Task statement >> An exact transcription of the entries is required, with no images included.

Material supplied >>

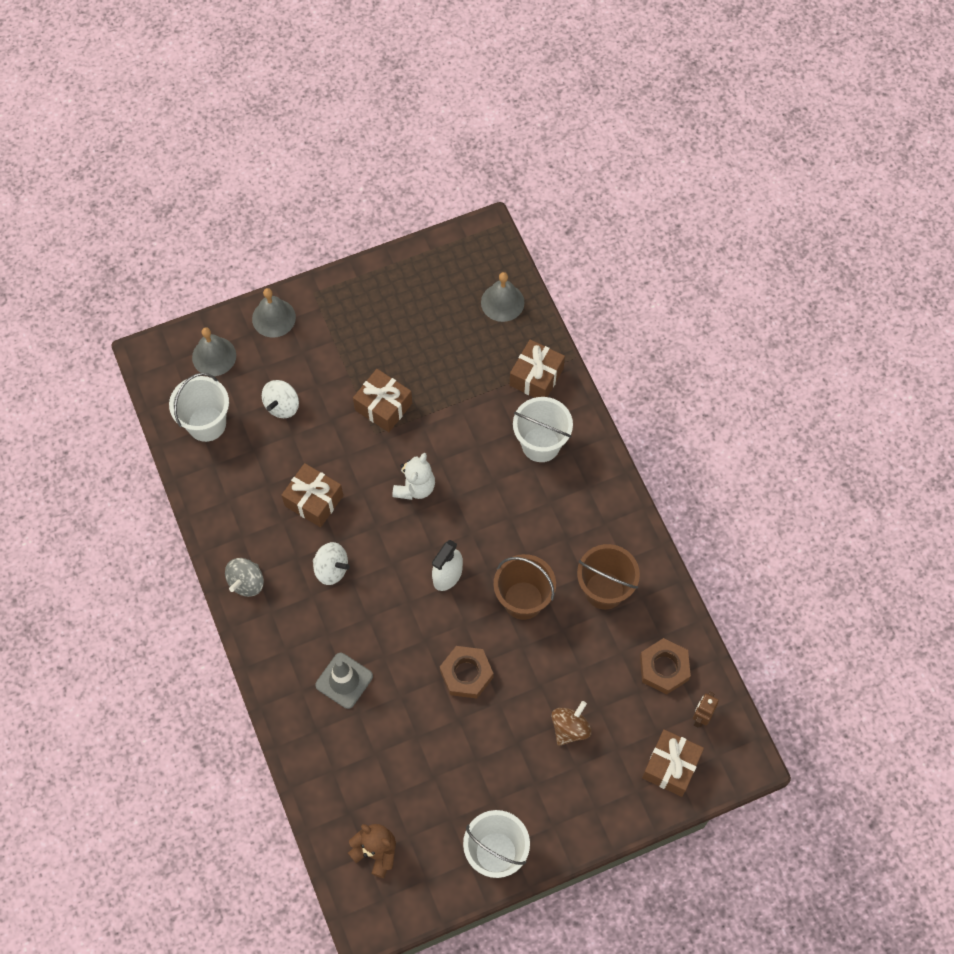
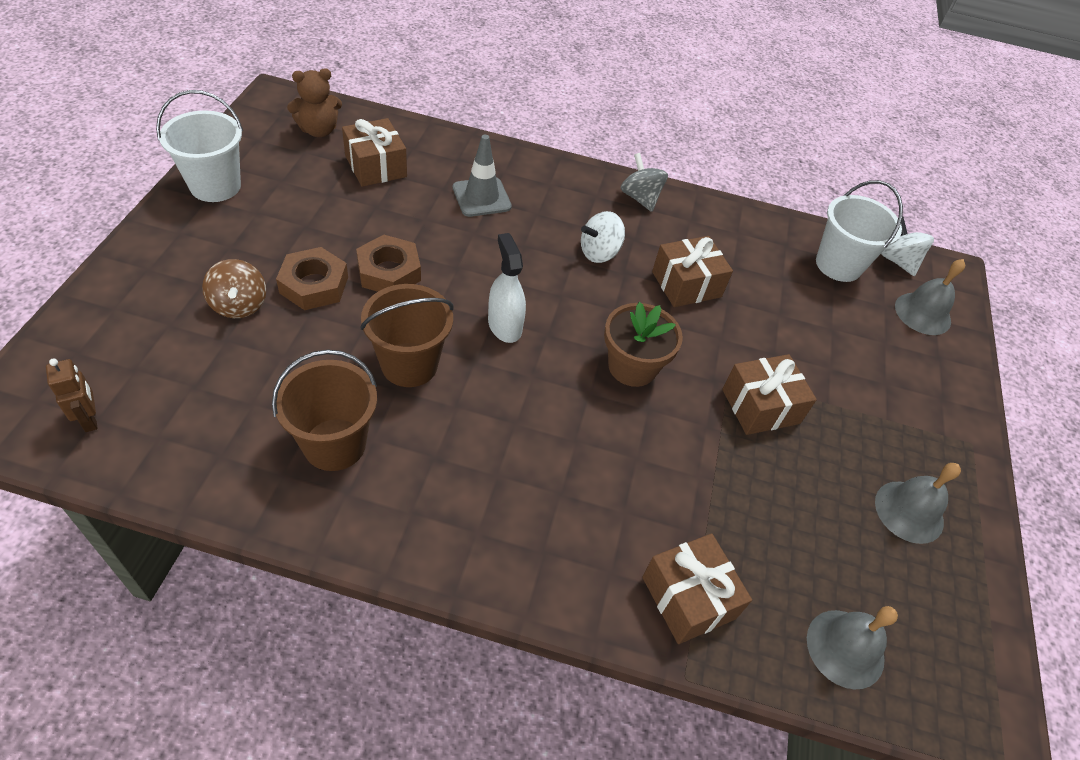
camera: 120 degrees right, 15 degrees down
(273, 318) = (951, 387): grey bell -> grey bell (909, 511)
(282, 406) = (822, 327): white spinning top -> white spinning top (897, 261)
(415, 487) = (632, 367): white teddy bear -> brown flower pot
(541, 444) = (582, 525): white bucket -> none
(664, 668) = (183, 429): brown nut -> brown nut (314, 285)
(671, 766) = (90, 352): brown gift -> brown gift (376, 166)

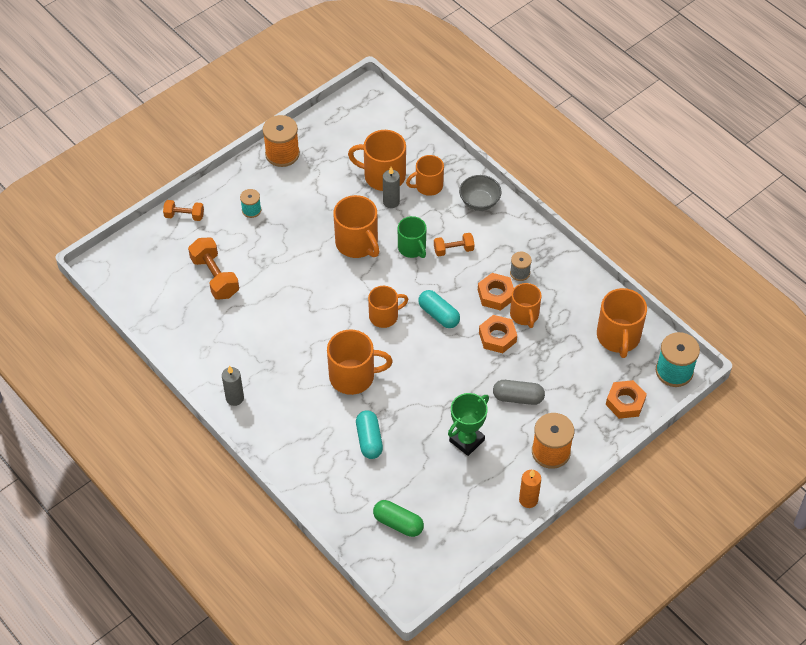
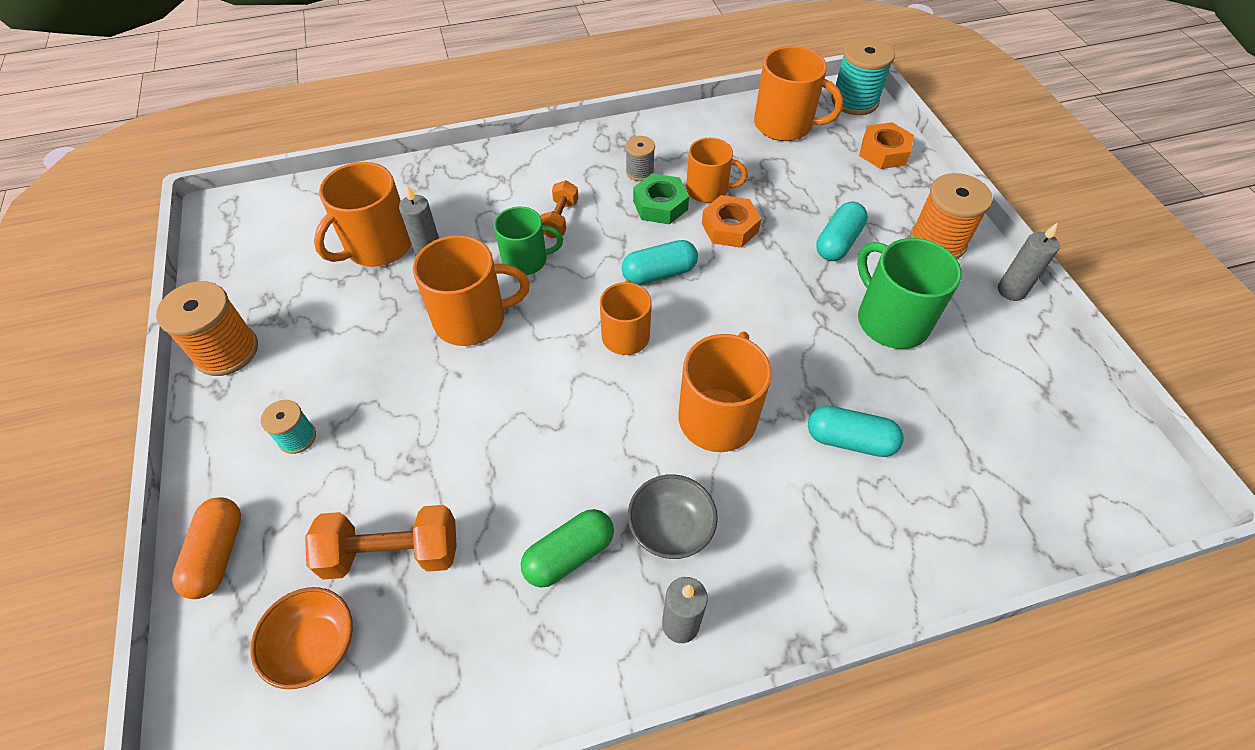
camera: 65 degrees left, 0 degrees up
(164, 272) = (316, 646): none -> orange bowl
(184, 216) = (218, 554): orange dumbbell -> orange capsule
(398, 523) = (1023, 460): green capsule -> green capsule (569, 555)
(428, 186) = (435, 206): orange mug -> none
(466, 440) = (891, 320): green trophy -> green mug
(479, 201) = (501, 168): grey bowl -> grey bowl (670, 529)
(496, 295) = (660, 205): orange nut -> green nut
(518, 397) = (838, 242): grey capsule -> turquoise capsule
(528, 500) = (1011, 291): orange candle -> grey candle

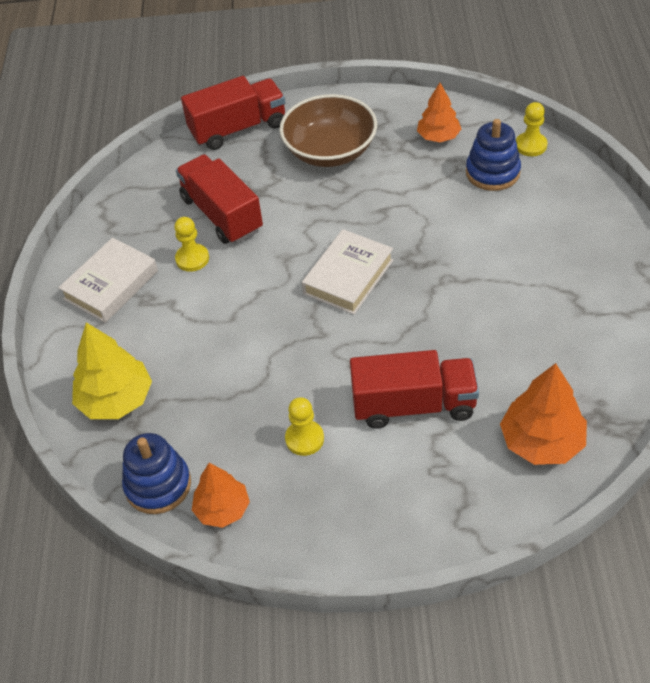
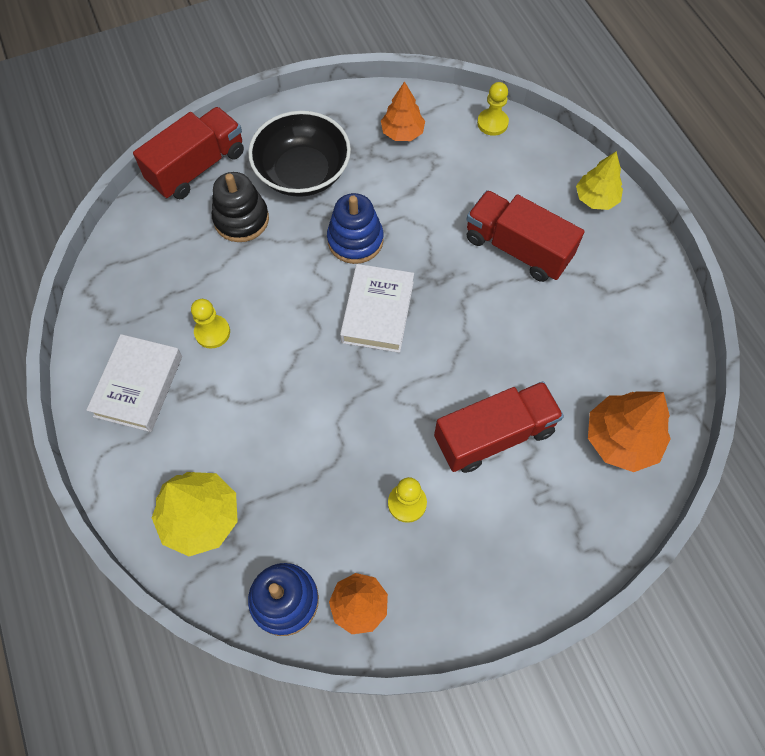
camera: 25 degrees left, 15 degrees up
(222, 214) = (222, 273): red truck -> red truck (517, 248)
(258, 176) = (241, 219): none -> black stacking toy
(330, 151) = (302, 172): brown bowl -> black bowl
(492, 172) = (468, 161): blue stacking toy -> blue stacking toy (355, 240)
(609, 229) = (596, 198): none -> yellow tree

Exercise response >>
camera: 120 degrees right, 15 degrees down
(273, 318) = (951, 387): grey bell -> grey bell (909, 511)
(282, 406) = (822, 327): white spinning top -> white spinning top (897, 261)
(415, 487) = (632, 367): white teddy bear -> brown flower pot
(541, 444) = (582, 525): white bucket -> none
(664, 668) = (183, 429): brown nut -> brown nut (314, 285)
(671, 766) = (90, 352): brown gift -> brown gift (376, 166)

camera: 65 degrees left, 0 degrees up
(164, 272) = (316, 646): none -> orange bowl
(184, 216) = (218, 554): orange dumbbell -> orange capsule
(398, 523) = (1023, 460): green capsule -> green capsule (569, 555)
(428, 186) = (435, 206): orange mug -> none
(466, 440) = (891, 320): green trophy -> green mug
(479, 201) = (501, 168): grey bowl -> grey bowl (670, 529)
(496, 295) = (660, 205): orange nut -> green nut
(518, 397) = (838, 242): grey capsule -> turquoise capsule
(528, 500) = (1011, 291): orange candle -> grey candle

camera: 25 degrees left, 15 degrees up
(222, 214) = (222, 273): red truck -> red truck (517, 248)
(258, 176) = (241, 219): none -> black stacking toy
(330, 151) = (302, 172): brown bowl -> black bowl
(492, 172) = (468, 161): blue stacking toy -> blue stacking toy (355, 240)
(609, 229) = (596, 198): none -> yellow tree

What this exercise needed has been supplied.